[How to complete this task] Search the listing below, and show each line that includes the word "VRAW".

Top of Data to use

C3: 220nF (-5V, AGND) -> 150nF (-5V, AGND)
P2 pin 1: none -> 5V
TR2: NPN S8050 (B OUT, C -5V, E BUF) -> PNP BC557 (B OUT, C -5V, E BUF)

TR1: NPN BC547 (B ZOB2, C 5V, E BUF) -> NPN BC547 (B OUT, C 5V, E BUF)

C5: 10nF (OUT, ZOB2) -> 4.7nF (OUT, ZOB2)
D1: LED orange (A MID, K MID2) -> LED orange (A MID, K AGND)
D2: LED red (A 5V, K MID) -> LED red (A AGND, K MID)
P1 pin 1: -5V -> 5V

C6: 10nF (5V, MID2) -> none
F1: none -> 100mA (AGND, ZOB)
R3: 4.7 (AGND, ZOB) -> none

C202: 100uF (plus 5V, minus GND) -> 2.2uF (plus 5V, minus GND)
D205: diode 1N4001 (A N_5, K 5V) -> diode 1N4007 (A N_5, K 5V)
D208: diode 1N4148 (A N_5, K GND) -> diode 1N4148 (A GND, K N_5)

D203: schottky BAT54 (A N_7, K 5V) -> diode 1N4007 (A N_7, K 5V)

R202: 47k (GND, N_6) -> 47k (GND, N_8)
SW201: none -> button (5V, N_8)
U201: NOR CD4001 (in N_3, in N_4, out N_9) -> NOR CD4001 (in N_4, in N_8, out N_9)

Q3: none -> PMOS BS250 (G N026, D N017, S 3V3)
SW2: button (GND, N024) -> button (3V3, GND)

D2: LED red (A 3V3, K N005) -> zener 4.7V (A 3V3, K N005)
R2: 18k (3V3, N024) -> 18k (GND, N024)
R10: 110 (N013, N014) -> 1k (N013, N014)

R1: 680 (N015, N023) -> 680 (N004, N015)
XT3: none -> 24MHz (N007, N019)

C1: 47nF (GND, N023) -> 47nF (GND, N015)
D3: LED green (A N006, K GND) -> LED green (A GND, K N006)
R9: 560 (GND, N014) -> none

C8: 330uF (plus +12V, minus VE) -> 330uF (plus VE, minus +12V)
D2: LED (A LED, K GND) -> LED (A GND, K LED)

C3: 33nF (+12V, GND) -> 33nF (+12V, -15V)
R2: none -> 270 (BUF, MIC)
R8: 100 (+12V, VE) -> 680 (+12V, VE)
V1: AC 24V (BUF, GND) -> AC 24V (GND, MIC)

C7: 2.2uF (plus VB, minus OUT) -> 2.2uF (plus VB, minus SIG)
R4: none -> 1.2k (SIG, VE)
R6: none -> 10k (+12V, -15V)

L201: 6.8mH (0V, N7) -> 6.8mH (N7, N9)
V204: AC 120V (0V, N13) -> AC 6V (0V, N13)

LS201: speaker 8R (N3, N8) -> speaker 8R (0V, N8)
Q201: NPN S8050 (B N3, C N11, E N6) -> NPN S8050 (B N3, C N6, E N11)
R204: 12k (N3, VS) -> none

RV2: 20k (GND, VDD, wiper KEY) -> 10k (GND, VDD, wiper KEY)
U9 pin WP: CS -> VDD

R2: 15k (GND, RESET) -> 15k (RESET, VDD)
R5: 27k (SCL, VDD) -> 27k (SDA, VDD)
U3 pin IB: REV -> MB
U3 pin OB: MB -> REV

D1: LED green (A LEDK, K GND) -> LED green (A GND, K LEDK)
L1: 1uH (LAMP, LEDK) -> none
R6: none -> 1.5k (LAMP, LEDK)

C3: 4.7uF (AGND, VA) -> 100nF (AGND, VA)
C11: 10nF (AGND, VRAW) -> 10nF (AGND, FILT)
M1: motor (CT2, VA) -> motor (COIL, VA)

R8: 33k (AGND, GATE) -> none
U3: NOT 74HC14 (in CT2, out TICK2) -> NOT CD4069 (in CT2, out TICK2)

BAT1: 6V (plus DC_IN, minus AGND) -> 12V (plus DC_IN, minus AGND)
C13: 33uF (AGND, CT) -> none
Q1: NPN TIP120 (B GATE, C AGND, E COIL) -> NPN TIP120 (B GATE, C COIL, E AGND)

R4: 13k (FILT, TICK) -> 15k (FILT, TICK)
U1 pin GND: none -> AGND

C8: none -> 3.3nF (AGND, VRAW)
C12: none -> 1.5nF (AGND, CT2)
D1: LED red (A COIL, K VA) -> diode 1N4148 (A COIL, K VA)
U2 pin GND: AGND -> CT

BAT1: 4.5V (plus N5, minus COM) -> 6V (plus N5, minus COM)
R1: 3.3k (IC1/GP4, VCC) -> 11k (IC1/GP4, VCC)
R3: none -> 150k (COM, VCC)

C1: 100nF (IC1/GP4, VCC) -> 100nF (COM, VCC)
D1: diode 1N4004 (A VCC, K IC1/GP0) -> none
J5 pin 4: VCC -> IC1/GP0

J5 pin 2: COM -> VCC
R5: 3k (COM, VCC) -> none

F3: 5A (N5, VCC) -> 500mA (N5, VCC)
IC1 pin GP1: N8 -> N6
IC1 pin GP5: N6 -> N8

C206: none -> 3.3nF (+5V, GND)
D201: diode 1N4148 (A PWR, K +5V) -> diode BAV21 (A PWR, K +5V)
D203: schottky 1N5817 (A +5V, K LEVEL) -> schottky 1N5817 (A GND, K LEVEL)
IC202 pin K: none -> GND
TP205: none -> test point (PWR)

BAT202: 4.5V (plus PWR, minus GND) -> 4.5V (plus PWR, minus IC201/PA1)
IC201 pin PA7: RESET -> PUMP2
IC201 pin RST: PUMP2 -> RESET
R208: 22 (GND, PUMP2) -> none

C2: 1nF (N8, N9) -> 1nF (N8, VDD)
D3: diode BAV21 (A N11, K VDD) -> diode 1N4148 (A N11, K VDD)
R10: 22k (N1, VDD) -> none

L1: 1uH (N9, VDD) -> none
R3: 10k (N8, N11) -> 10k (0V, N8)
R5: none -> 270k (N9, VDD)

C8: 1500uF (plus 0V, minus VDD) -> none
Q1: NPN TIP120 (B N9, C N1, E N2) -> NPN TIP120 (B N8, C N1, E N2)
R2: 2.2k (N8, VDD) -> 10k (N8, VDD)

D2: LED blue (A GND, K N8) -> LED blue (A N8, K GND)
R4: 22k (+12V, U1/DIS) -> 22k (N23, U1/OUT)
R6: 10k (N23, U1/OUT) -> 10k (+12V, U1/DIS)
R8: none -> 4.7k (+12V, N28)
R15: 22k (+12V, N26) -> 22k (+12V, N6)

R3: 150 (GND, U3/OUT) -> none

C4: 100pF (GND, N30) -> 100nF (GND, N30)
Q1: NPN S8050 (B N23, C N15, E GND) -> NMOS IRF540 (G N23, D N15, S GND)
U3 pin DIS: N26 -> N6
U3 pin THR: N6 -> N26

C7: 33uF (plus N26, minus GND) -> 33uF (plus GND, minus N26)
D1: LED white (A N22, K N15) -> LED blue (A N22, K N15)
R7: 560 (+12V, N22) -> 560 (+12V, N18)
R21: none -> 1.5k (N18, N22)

Bottom of Data to use

[Result for this exercise]
C11: 10nF (AGND, VRAW) -> 10nF (AGND, FILT)
C8: none -> 3.3nF (AGND, VRAW)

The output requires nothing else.